Filter the data below for the string "HEADPHONES" and copy each matching line.

(Coordinate-based change listings)
********
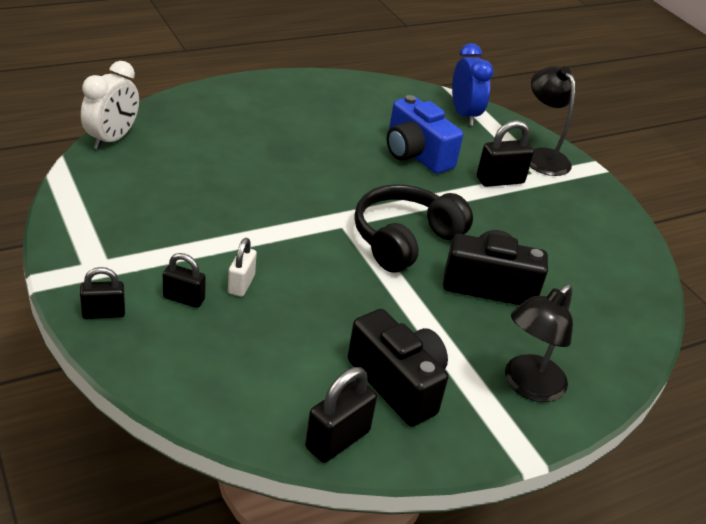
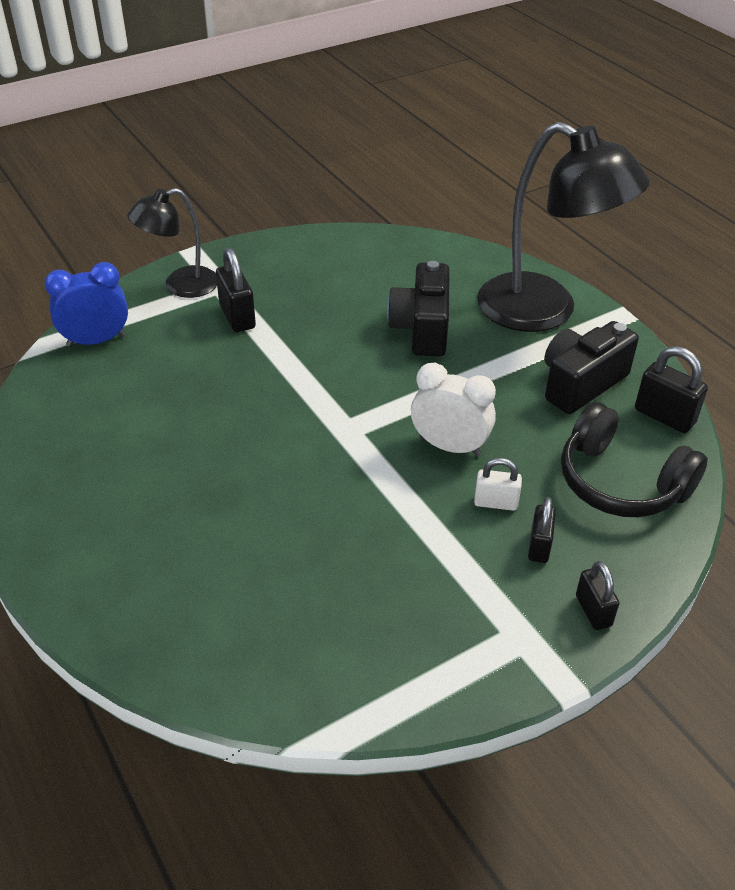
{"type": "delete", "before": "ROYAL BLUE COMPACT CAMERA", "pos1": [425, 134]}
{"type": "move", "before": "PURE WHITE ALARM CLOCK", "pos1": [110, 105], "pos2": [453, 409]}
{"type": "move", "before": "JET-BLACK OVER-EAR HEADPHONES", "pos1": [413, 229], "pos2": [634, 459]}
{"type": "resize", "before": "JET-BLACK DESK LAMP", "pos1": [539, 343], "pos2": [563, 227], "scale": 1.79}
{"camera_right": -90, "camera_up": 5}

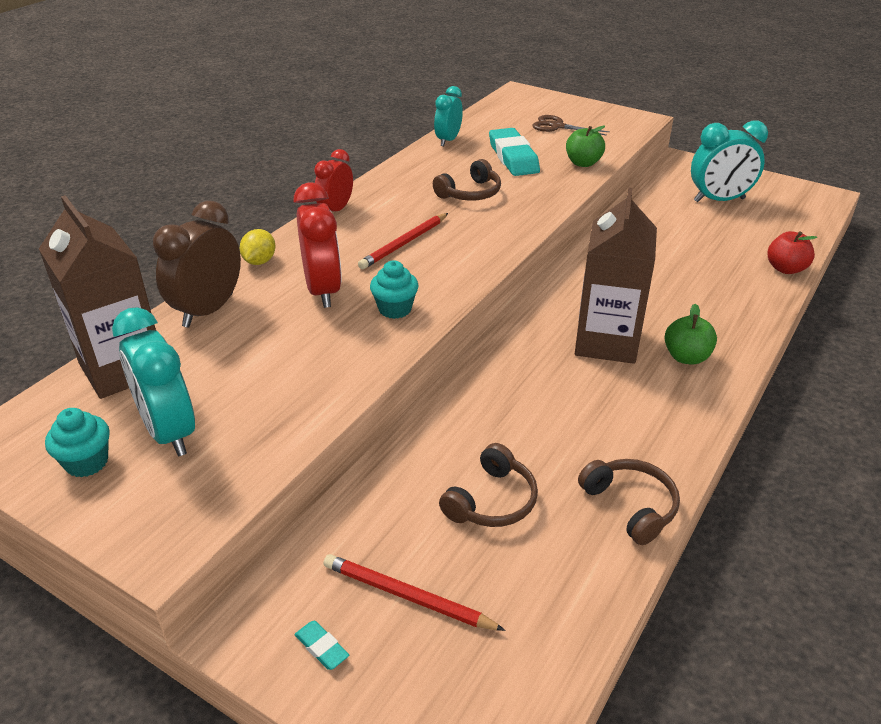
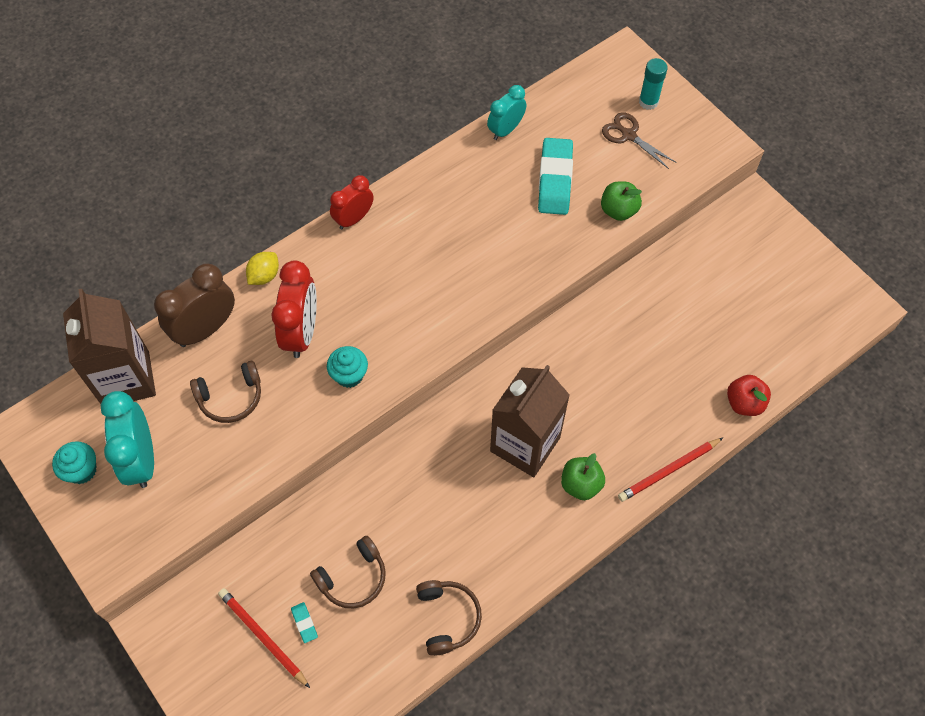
{"type": "delete", "before": "AQUA ALARM CLOCK", "pos1": [729, 161]}
{"type": "insert", "after": "AQUA GLUE STICK", "pos2": [653, 84]}
{"type": "move", "before": "AQUA GUM ERASER", "pos1": [321, 645], "pos2": [304, 622]}
{"type": "move", "before": "CRIMSON LEAD PENCIL", "pos1": [403, 241], "pos2": [670, 470]}
{"type": "move", "before": "RUSSET OVER-EAR HEADPHONES", "pos1": [467, 180], "pos2": [225, 392]}
{"camera_right": 20, "camera_up": 25}

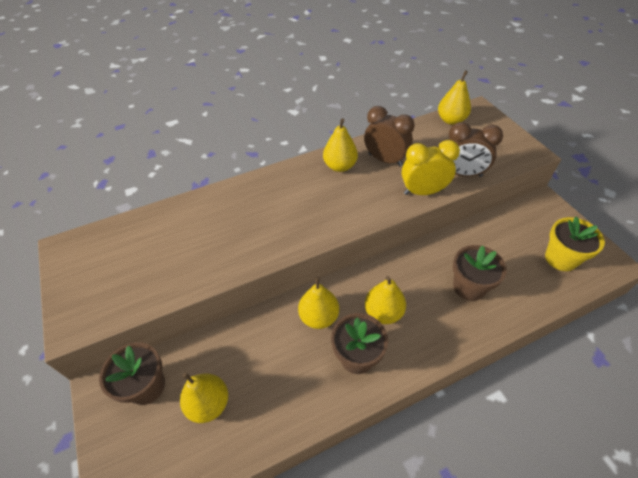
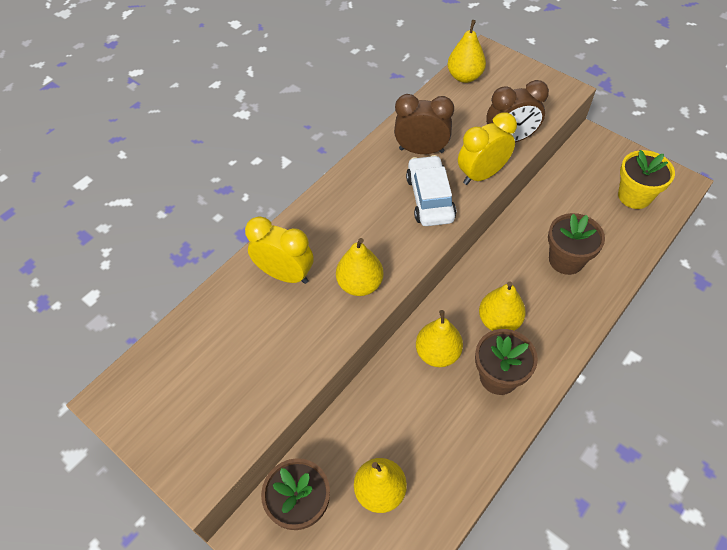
{"type": "insert", "after": "YELLOW ALARM CLOCK", "pos2": [279, 250]}
{"type": "insert", "after": "PURE WHITE CAR", "pos2": [431, 190]}
{"type": "move", "before": "YELLOW PEAR", "pos1": [340, 145], "pos2": [359, 267]}
{"camera_right": -25, "camera_up": 5}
********
- **TASK OUTPUT**
{"type": "move", "before": "JET-BLACK OVER-EAR HEADPHONES", "pos1": [413, 229], "pos2": [634, 459]}
{"type": "move", "before": "RUSSET OVER-EAR HEADPHONES", "pos1": [467, 180], "pos2": [225, 392]}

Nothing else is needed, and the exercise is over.